### [Assigned task]
The records below must be reproduced in full and without error.

(Beginning of The data)

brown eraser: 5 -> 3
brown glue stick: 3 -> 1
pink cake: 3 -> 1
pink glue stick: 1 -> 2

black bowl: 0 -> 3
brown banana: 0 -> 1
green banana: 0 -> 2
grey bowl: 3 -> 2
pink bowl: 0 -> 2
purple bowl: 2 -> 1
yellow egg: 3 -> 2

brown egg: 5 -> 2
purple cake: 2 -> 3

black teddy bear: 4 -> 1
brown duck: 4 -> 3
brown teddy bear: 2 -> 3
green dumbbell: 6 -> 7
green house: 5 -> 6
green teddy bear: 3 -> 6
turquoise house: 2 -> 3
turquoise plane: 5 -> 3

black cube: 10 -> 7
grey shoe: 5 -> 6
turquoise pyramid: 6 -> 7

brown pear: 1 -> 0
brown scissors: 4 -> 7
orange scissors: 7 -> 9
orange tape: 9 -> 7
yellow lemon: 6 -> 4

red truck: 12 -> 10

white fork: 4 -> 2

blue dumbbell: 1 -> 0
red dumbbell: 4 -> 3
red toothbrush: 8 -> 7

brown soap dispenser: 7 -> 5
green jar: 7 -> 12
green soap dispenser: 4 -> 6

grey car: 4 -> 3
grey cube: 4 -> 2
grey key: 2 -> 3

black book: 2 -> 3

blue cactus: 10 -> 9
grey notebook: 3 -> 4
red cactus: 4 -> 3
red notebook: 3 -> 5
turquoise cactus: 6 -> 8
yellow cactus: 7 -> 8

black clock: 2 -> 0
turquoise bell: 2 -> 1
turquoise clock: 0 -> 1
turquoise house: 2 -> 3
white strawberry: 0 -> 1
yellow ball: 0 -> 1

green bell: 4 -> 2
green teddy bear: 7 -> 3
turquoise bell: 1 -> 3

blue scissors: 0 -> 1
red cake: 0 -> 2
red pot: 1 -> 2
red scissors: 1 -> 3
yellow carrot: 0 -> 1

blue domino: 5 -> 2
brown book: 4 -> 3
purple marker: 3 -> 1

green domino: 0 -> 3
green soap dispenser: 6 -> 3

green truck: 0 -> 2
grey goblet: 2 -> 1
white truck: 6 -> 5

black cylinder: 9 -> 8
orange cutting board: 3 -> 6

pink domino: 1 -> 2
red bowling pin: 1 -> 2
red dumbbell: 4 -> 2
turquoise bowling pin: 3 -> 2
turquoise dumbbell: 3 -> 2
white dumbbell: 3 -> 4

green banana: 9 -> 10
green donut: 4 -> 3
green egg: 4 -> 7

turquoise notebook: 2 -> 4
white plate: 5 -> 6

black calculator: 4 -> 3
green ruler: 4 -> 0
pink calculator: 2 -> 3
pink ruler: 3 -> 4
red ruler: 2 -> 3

(End of The data)

### [Answer for this exercise]
brown eraser: 5 -> 3
brown glue stick: 3 -> 1
pink cake: 3 -> 1
pink glue stick: 1 -> 2

black bowl: 0 -> 3
brown banana: 0 -> 1
green banana: 0 -> 2
grey bowl: 3 -> 2
pink bowl: 0 -> 2
purple bowl: 2 -> 1
yellow egg: 3 -> 2

brown egg: 5 -> 2
purple cake: 2 -> 3

black teddy bear: 4 -> 1
brown duck: 4 -> 3
brown teddy bear: 2 -> 3
green dumbbell: 6 -> 7
green house: 5 -> 6
green teddy bear: 3 -> 6
turquoise house: 2 -> 3
turquoise plane: 5 -> 3

black cube: 10 -> 7
grey shoe: 5 -> 6
turquoise pyramid: 6 -> 7

brown pear: 1 -> 0
brown scissors: 4 -> 7
orange scissors: 7 -> 9
orange tape: 9 -> 7
yellow lemon: 6 -> 4

red truck: 12 -> 10

white fork: 4 -> 2

blue dumbbell: 1 -> 0
red dumbbell: 4 -> 3
red toothbrush: 8 -> 7

brown soap dispenser: 7 -> 5
green jar: 7 -> 12
green soap dispenser: 4 -> 6

grey car: 4 -> 3
grey cube: 4 -> 2
grey key: 2 -> 3

black book: 2 -> 3

blue cactus: 10 -> 9
grey notebook: 3 -> 4
red cactus: 4 -> 3
red notebook: 3 -> 5
turquoise cactus: 6 -> 8
yellow cactus: 7 -> 8

black clock: 2 -> 0
turquoise bell: 2 -> 1
turquoise clock: 0 -> 1
turquoise house: 2 -> 3
white strawberry: 0 -> 1
yellow ball: 0 -> 1

green bell: 4 -> 2
green teddy bear: 7 -> 3
turquoise bell: 1 -> 3

blue scissors: 0 -> 1
red cake: 0 -> 2
red pot: 1 -> 2
red scissors: 1 -> 3
yellow carrot: 0 -> 1

blue domino: 5 -> 2
brown book: 4 -> 3
purple marker: 3 -> 1

green domino: 0 -> 3
green soap dispenser: 6 -> 3

green truck: 0 -> 2
grey goblet: 2 -> 1
white truck: 6 -> 5

black cylinder: 9 -> 8
orange cutting board: 3 -> 6

pink domino: 1 -> 2
red bowling pin: 1 -> 2
red dumbbell: 4 -> 2
turquoise bowling pin: 3 -> 2
turquoise dumbbell: 3 -> 2
white dumbbell: 3 -> 4

green banana: 9 -> 10
green donut: 4 -> 3
green egg: 4 -> 7

turquoise notebook: 2 -> 4
white plate: 5 -> 6

black calculator: 4 -> 3
green ruler: 4 -> 0
pink calculator: 2 -> 3
pink ruler: 3 -> 4
red ruler: 2 -> 3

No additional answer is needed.